Remote sensing detection data
▼▼▼
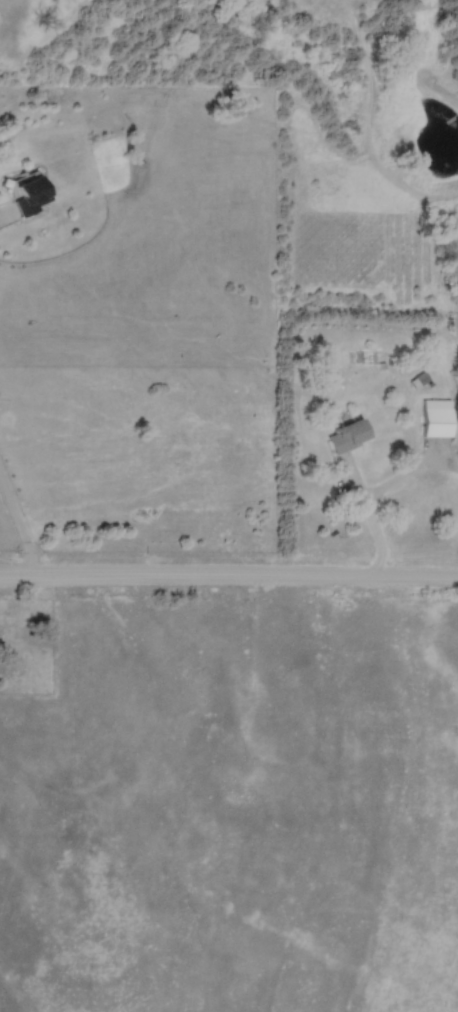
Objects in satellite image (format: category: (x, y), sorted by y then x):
building: (29, 197)
road: (4, 219)
building: (437, 423)
building: (349, 437)
road: (368, 521)
road: (21, 532)
road: (229, 584)
park: (25, 646)

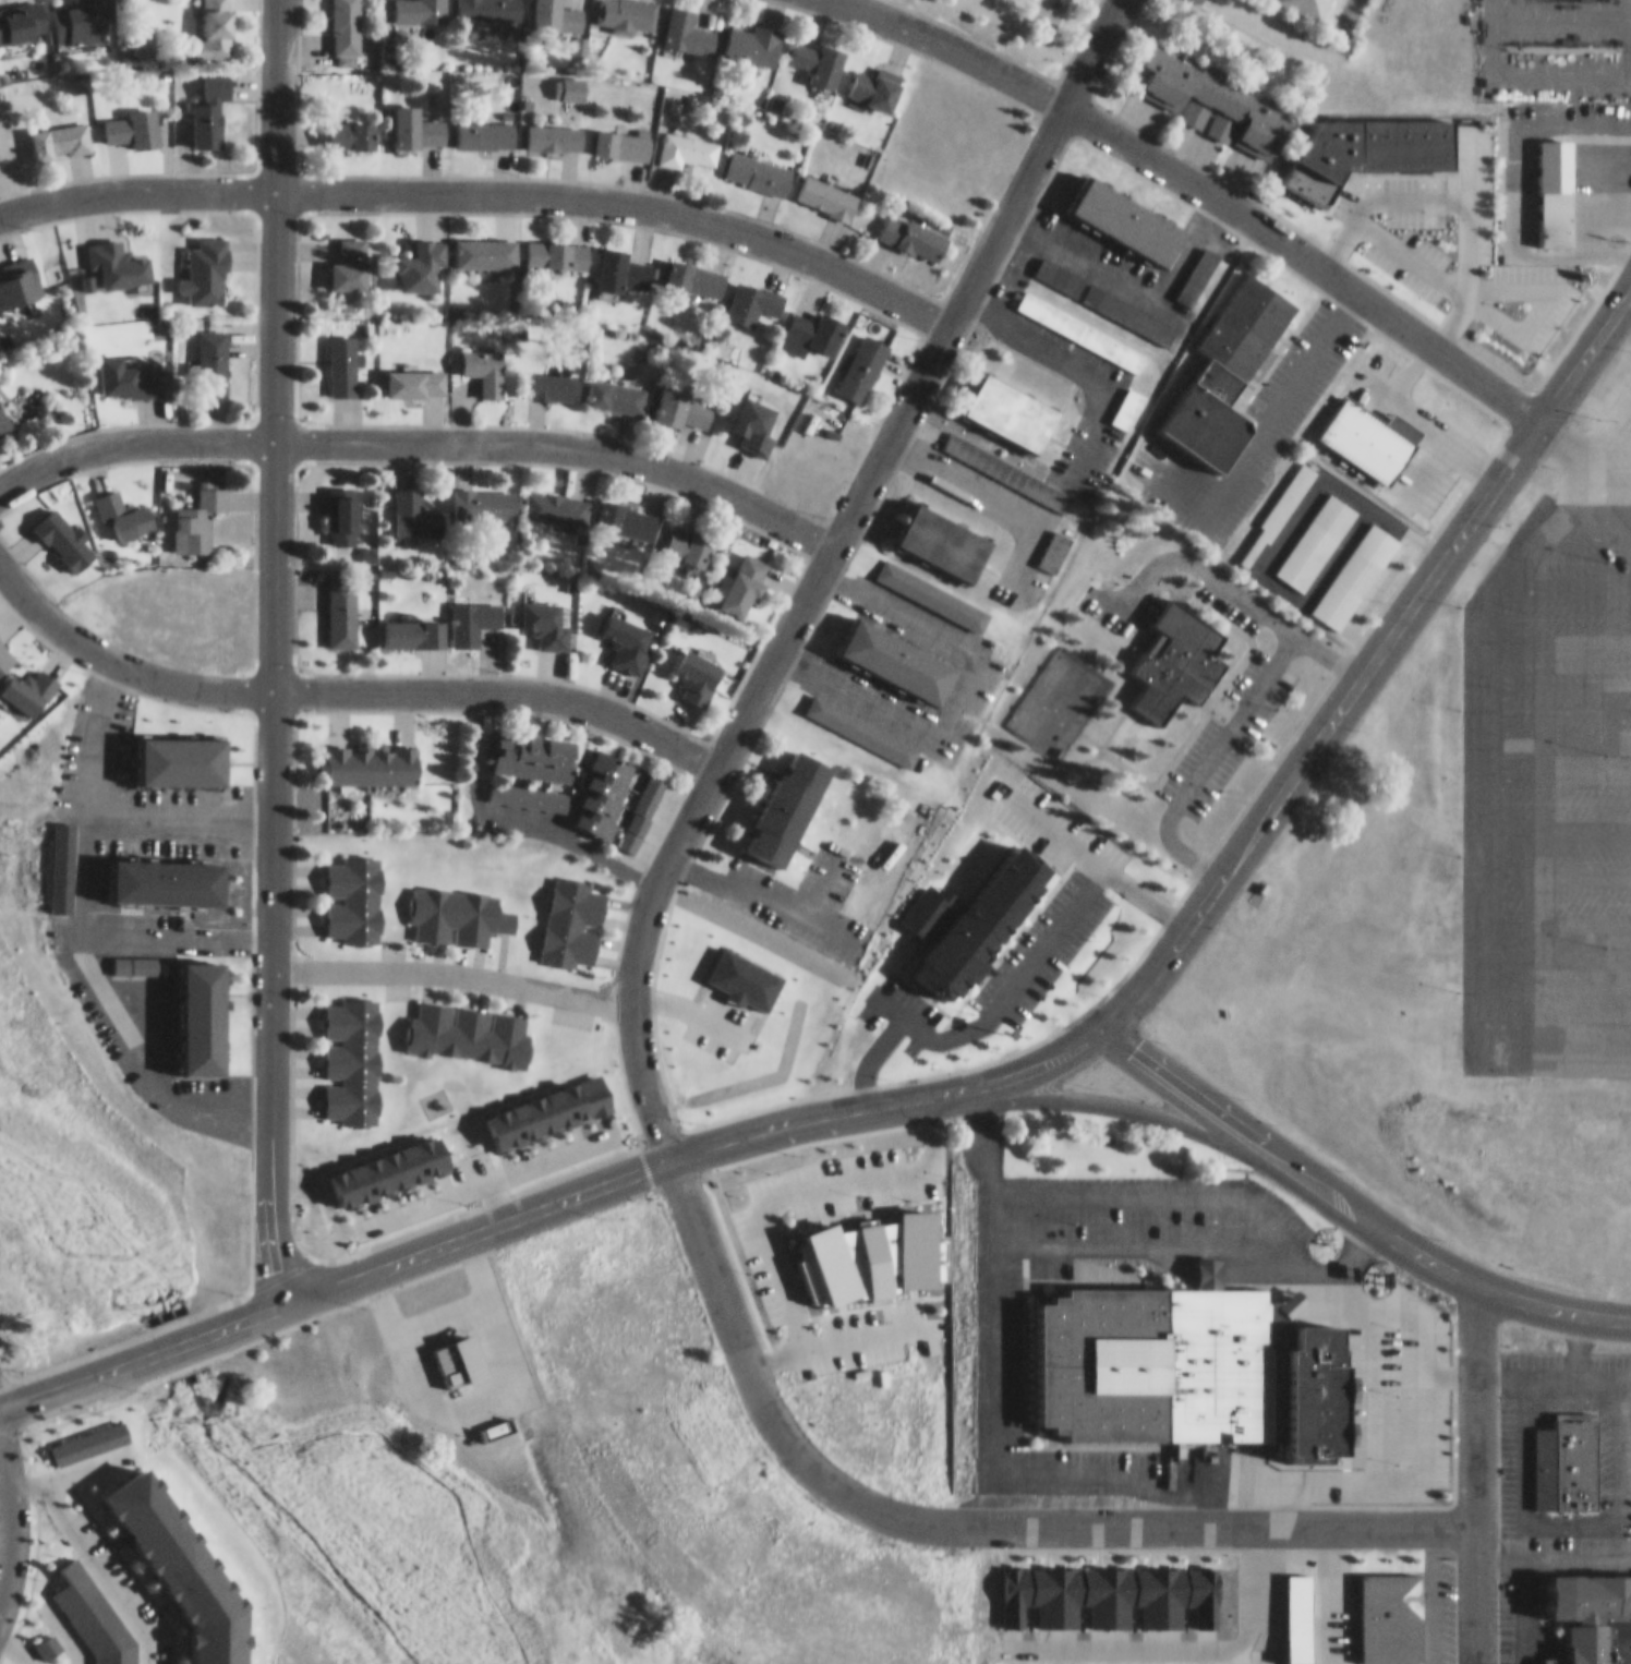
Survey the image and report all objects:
building: (488, 4)
building: (1316, 4)
building: (420, 6)
building: (560, 9)
building: (626, 9)
road: (1345, 10)
road: (1559, 13)
building: (22, 14)
building: (79, 15)
building: (345, 23)
building: (689, 23)
building: (219, 24)
building: (753, 34)
building: (819, 53)
road: (1559, 63)
building: (878, 79)
building: (1209, 88)
building: (211, 102)
building: (419, 118)
building: (134, 119)
building: (486, 124)
building: (356, 126)
building: (556, 128)
building: (61, 131)
building: (622, 135)
building: (687, 141)
building: (759, 164)
road: (484, 183)
road: (1206, 183)
building: (828, 187)
building: (1542, 208)
building: (1131, 210)
building: (923, 230)
building: (487, 243)
building: (559, 245)
building: (120, 254)
building: (351, 255)
building: (423, 256)
building: (206, 263)
building: (623, 264)
building: (1059, 267)
building: (695, 268)
building: (19, 272)
road: (1133, 278)
building: (1093, 285)
building: (753, 293)
building: (1247, 316)
building: (1081, 321)
building: (813, 323)
building: (212, 353)
road: (1293, 354)
building: (343, 355)
building: (864, 356)
road: (1086, 356)
building: (486, 360)
building: (128, 368)
parking lot: (1273, 371)
building: (417, 372)
building: (553, 376)
building: (617, 385)
road: (1626, 392)
building: (686, 398)
building: (1128, 398)
parking lot: (1110, 399)
building: (1015, 402)
building: (5, 411)
road: (1604, 414)
building: (1373, 419)
road: (420, 432)
road: (1608, 437)
parking lot: (1439, 442)
road: (1426, 451)
road: (1607, 481)
road: (996, 490)
building: (484, 494)
building: (557, 497)
building: (125, 504)
building: (344, 505)
building: (416, 505)
building: (1277, 506)
building: (199, 509)
building: (628, 510)
road: (1589, 528)
building: (66, 530)
building: (948, 533)
building: (692, 538)
building: (1057, 541)
road: (815, 563)
building: (746, 576)
road: (1229, 580)
road: (1568, 580)
building: (933, 585)
parking lot: (1228, 596)
building: (343, 598)
building: (473, 612)
building: (547, 614)
building: (413, 623)
road: (1558, 630)
parking lot: (974, 646)
road: (273, 647)
building: (896, 647)
road: (1374, 647)
building: (1178, 649)
road: (119, 657)
building: (699, 668)
road: (1558, 676)
road: (500, 684)
road: (957, 685)
park: (1056, 691)
road: (1558, 721)
building: (865, 723)
parking lot: (1225, 725)
building: (536, 746)
road: (1205, 751)
building: (187, 752)
road: (1063, 753)
building: (374, 754)
road: (1558, 767)
parking lot: (1550, 768)
road: (1485, 777)
building: (604, 784)
building: (549, 790)
building: (791, 797)
building: (642, 804)
road: (182, 808)
road: (508, 809)
road: (1558, 818)
road: (1095, 850)
building: (62, 857)
road: (1558, 867)
building: (172, 872)
road: (820, 877)
road: (89, 880)
road: (767, 887)
building: (354, 889)
parking lot: (805, 889)
parking lot: (1047, 891)
parking lot: (141, 895)
building: (458, 905)
building: (960, 911)
road: (1558, 912)
building: (573, 913)
road: (1558, 959)
road: (452, 963)
road: (1003, 987)
road: (1557, 1002)
parking lot: (899, 1003)
building: (208, 1008)
building: (470, 1024)
road: (868, 1049)
building: (352, 1052)
road: (142, 1056)
road: (890, 1094)
road: (1098, 1094)
building: (550, 1103)
building: (393, 1162)
building: (895, 1163)
parking lot: (482, 1175)
road: (480, 1178)
road: (1153, 1184)
road: (494, 1194)
road: (1348, 1200)
road: (1143, 1237)
road: (434, 1238)
road: (931, 1304)
road: (176, 1335)
building: (303, 1341)
building: (1190, 1359)
road: (75, 1371)
road: (1419, 1391)
road: (1376, 1440)
building: (1556, 1453)
road: (985, 1455)
road: (1474, 1471)
road: (14, 1515)
road: (963, 1516)
road: (1553, 1551)
road: (919, 1586)
road: (1527, 1607)
building: (1319, 1612)
building: (1589, 1612)
building: (1389, 1613)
▲▲▲
→ PROBLEM DETAILS
The entries above need to be printed again exactly; please exclude all pictures.

→ ANSWER SPACE
Objects in satellite image (format: category: (x, y), sorted by y then x):
building: (29, 197)
road: (4, 219)
building: (437, 423)
building: (349, 437)
road: (368, 521)
road: (21, 532)
road: (229, 584)
park: (25, 646)

Survey the image and report all objects:
building: (488, 4)
building: (1316, 4)
building: (420, 6)
building: (560, 9)
building: (626, 9)
road: (1345, 10)
road: (1559, 13)
building: (22, 14)
building: (79, 15)
building: (345, 23)
building: (689, 23)
building: (219, 24)
building: (753, 34)
building: (819, 53)
road: (1559, 63)
building: (878, 79)
building: (1209, 88)
building: (211, 102)
building: (419, 118)
building: (134, 119)
building: (486, 124)
building: (356, 126)
building: (556, 128)
building: (61, 131)
building: (622, 135)
building: (687, 141)
building: (759, 164)
road: (484, 183)
road: (1206, 183)
building: (828, 187)
building: (1542, 208)
building: (1131, 210)
building: (923, 230)
building: (487, 243)
building: (559, 245)
building: (120, 254)
building: (351, 255)
building: (423, 256)
building: (206, 263)
building: (623, 264)
building: (1059, 267)
building: (695, 268)
building: (19, 272)
road: (1133, 278)
building: (1093, 285)
building: (753, 293)
building: (1247, 316)
building: (1081, 321)
building: (813, 323)
building: (212, 353)
road: (1293, 354)
building: (343, 355)
building: (864, 356)
road: (1086, 356)
building: (486, 360)
building: (128, 368)
parking lot: (1273, 371)
building: (417, 372)
building: (553, 376)
building: (617, 385)
road: (1626, 392)
building: (686, 398)
building: (1128, 398)
parking lot: (1110, 399)
building: (1015, 402)
building: (5, 411)
road: (1604, 414)
building: (1373, 419)
road: (420, 432)
road: (1608, 437)
parking lot: (1439, 442)
road: (1426, 451)
road: (1607, 481)
road: (996, 490)
building: (484, 494)
building: (557, 497)
building: (125, 504)
building: (344, 505)
building: (416, 505)
building: (1277, 506)
building: (199, 509)
building: (628, 510)
road: (1589, 528)
building: (66, 530)
building: (948, 533)
building: (692, 538)
building: (1057, 541)
road: (815, 563)
building: (746, 576)
road: (1229, 580)
road: (1568, 580)
building: (933, 585)
parking lot: (1228, 596)
building: (343, 598)
building: (473, 612)
building: (547, 614)
building: (413, 623)
road: (1558, 630)
parking lot: (974, 646)
road: (273, 647)
building: (896, 647)
road: (1374, 647)
building: (1178, 649)
road: (119, 657)
building: (699, 668)
road: (1558, 676)
road: (500, 684)
road: (957, 685)
park: (1056, 691)
road: (1558, 721)
building: (865, 723)
parking lot: (1225, 725)
building: (536, 746)
road: (1205, 751)
building: (187, 752)
road: (1063, 753)
building: (374, 754)
road: (1558, 767)
parking lot: (1550, 768)
road: (1485, 777)
building: (604, 784)
building: (549, 790)
building: (791, 797)
building: (642, 804)
road: (182, 808)
road: (508, 809)
road: (1558, 818)
road: (1095, 850)
building: (62, 857)
road: (1558, 867)
building: (172, 872)
road: (820, 877)
road: (89, 880)
road: (767, 887)
building: (354, 889)
parking lot: (805, 889)
parking lot: (1047, 891)
parking lot: (141, 895)
building: (458, 905)
building: (960, 911)
road: (1558, 912)
building: (573, 913)
road: (1558, 959)
road: (452, 963)
road: (1003, 987)
road: (1557, 1002)
parking lot: (899, 1003)
building: (208, 1008)
building: (470, 1024)
road: (868, 1049)
building: (352, 1052)
road: (142, 1056)
road: (890, 1094)
road: (1098, 1094)
building: (550, 1103)
building: (393, 1162)
building: (895, 1163)
parking lot: (482, 1175)
road: (480, 1178)
road: (1153, 1184)
road: (494, 1194)
road: (1348, 1200)
road: (1143, 1237)
road: (434, 1238)
road: (931, 1304)
road: (176, 1335)
building: (303, 1341)
building: (1190, 1359)
road: (75, 1371)
road: (1419, 1391)
road: (1376, 1440)
building: (1556, 1453)
road: (985, 1455)
road: (1474, 1471)
road: (14, 1515)
road: (963, 1516)
road: (1553, 1551)
road: (919, 1586)
road: (1527, 1607)
building: (1319, 1612)
building: (1589, 1612)
building: (1389, 1613)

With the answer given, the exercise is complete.